**** Records to process ****

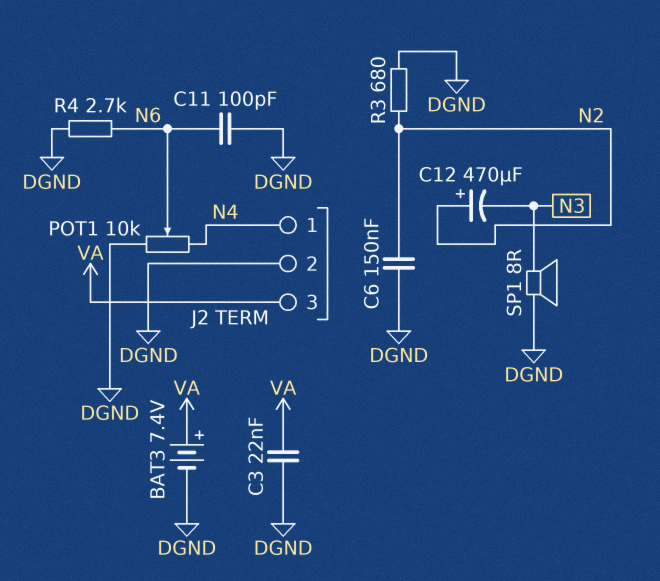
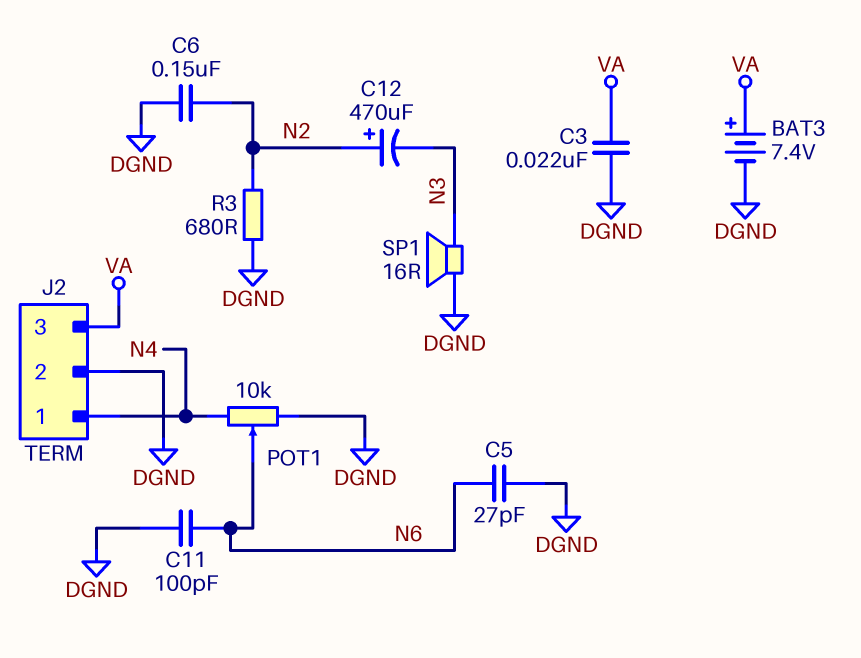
C5: none -> 27pF (DGND, N6)
R4: 2.7k (DGND, N6) -> none
SP1: speaker 8R (DGND, N3) -> speaker 16R (DGND, N3)

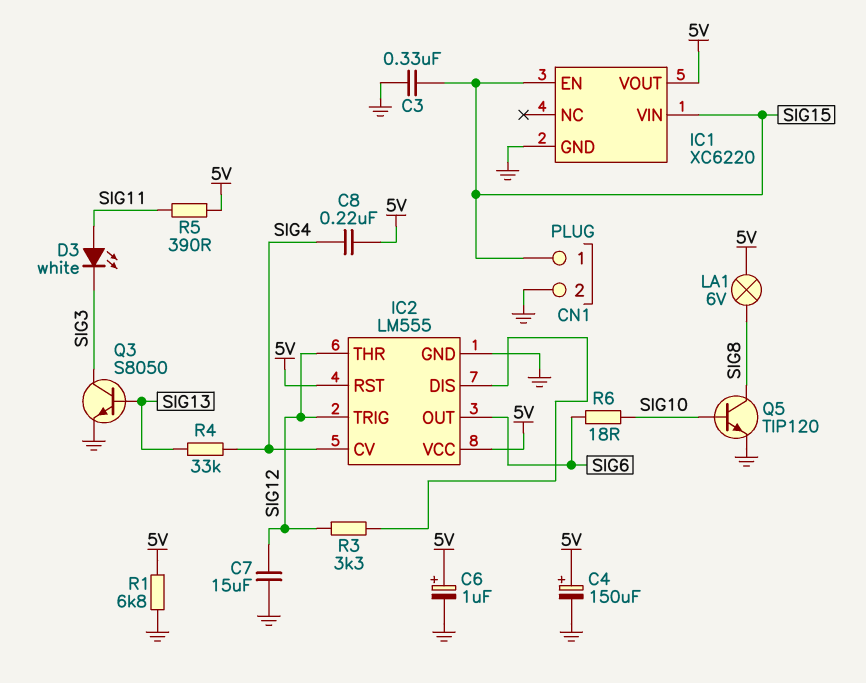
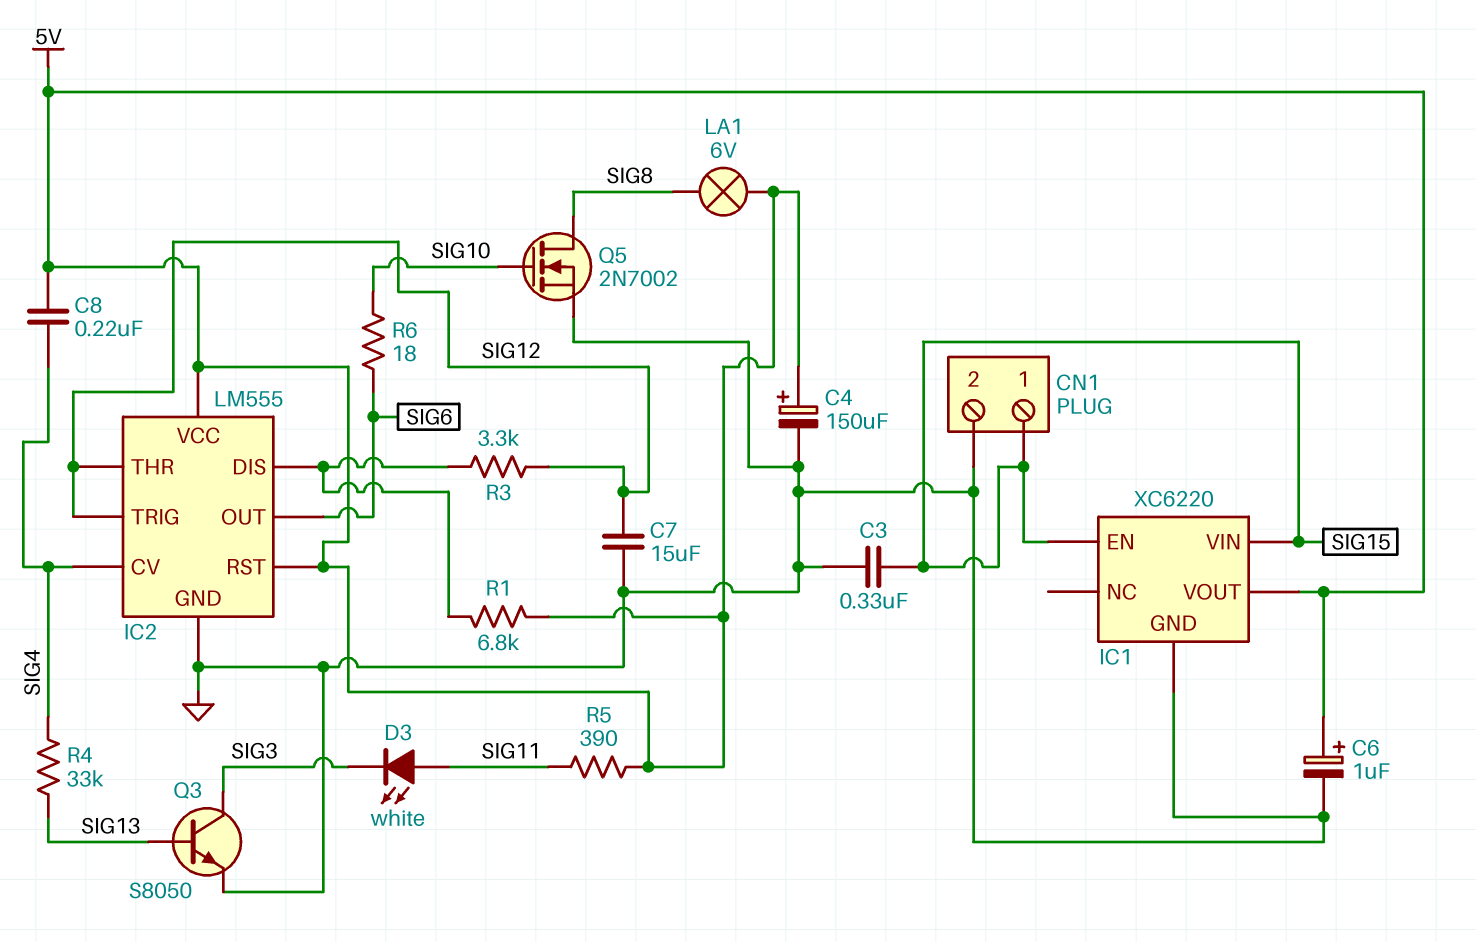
Q5: NPN TIP120 (B SIG10, C SIG8, E GND) -> NMOS 2N7002 (G SIG10, D SIG8, S GND)
R1: 6.8k (5V, GND) -> 6.8k (5V, IC2/DIS)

****

**Brief:**
Pictures must be left out when the records are transcribed exactly.

**Response to the task:**
C5: none -> 27pF (DGND, N6)
R4: 2.7k (DGND, N6) -> none
SP1: speaker 8R (DGND, N3) -> speaker 16R (DGND, N3)

Q5: NPN TIP120 (B SIG10, C SIG8, E GND) -> NMOS 2N7002 (G SIG10, D SIG8, S GND)
R1: 6.8k (5V, GND) -> 6.8k (5V, IC2/DIS)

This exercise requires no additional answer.